### What you should do:
Please copy each line below that contains the word "right".

### Extracted information:
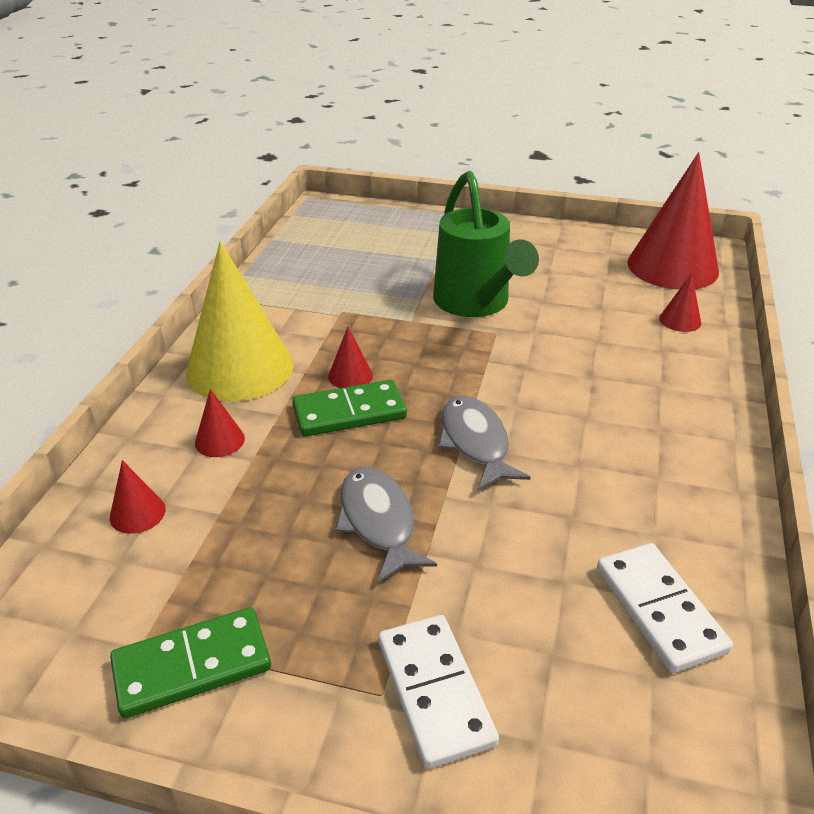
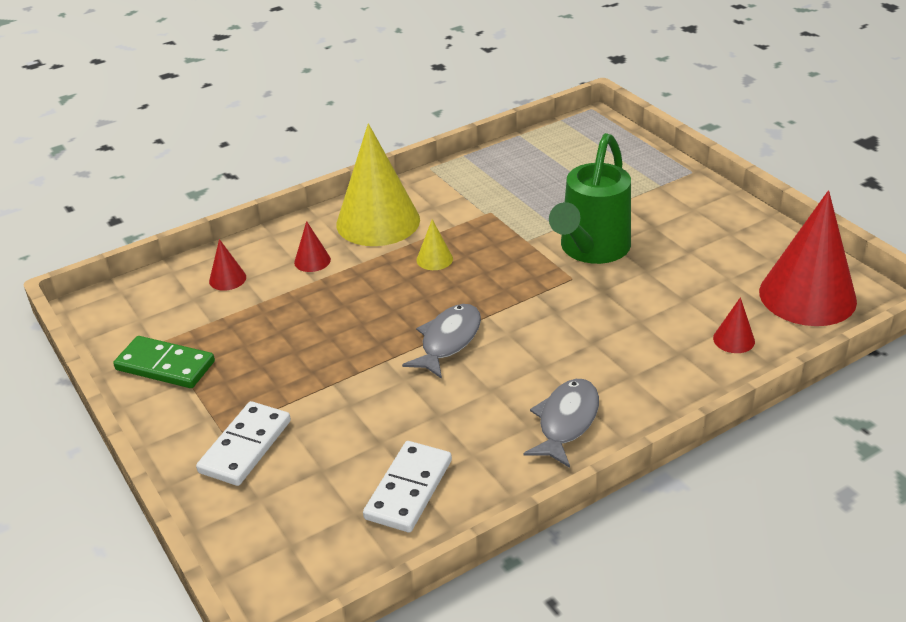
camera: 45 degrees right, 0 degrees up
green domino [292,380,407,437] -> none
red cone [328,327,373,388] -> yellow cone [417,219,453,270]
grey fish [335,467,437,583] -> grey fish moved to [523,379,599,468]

--

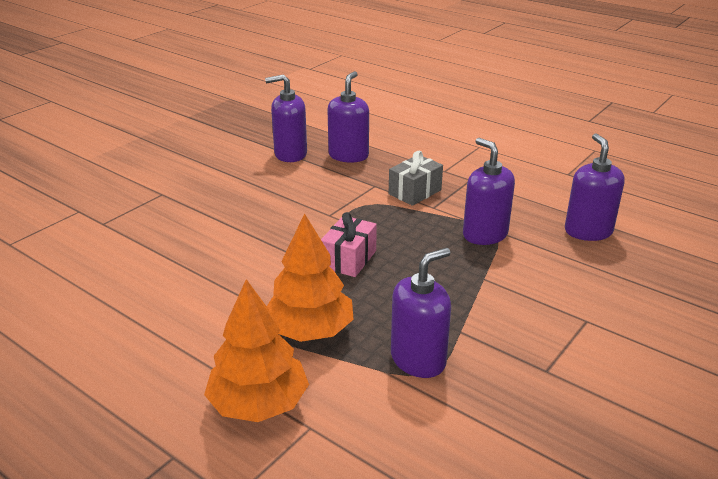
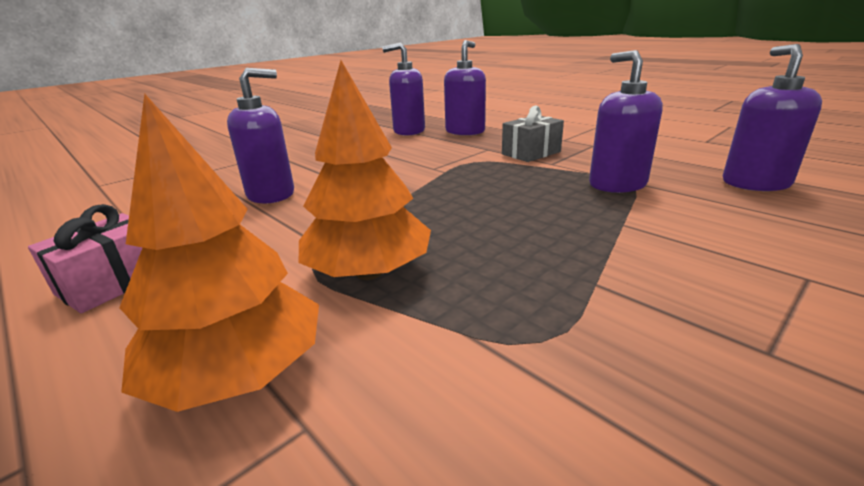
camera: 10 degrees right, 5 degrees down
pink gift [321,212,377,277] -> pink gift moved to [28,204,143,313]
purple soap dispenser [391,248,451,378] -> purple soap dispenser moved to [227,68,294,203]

### Answer space:
camera: 45 degrees right, 0 degrees up
camera: 10 degrees right, 5 degrees down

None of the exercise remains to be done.